[Dataset excerpt]
──────────

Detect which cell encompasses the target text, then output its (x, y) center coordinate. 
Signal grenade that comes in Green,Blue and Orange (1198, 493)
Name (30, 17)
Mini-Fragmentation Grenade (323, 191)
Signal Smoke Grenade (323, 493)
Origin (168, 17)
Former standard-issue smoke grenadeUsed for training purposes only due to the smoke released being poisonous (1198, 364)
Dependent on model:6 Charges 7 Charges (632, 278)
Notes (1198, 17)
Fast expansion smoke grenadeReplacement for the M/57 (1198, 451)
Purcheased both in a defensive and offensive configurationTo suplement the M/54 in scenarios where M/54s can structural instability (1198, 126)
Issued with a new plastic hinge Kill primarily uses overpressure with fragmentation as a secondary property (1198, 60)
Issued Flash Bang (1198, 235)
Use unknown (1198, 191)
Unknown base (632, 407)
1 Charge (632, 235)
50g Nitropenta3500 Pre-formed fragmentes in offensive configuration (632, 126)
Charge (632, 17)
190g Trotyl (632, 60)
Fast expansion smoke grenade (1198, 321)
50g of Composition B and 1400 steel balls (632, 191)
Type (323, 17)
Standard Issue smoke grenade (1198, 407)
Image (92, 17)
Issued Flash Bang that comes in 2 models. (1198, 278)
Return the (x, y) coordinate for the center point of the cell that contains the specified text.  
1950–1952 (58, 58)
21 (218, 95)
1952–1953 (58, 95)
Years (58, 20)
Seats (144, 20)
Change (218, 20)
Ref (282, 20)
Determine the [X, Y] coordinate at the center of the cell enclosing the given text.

──────────

* **Work to complete**
Please turn the lines starting at the first line and ending at the one containing "Origin (168, 17)", both included, into a numbered list without blank lines.

* **Worked solution**
1. Detect which cell encompasses the target text, then output its (x, y) center coordinate. 
2. Signal grenade that comes in Green,Blue and Orange (1198, 493)
3. Name (30, 17)
4. Mini-Fragmentation Grenade (323, 191)
5. Signal Smoke Grenade (323, 493)
6. Origin (168, 17)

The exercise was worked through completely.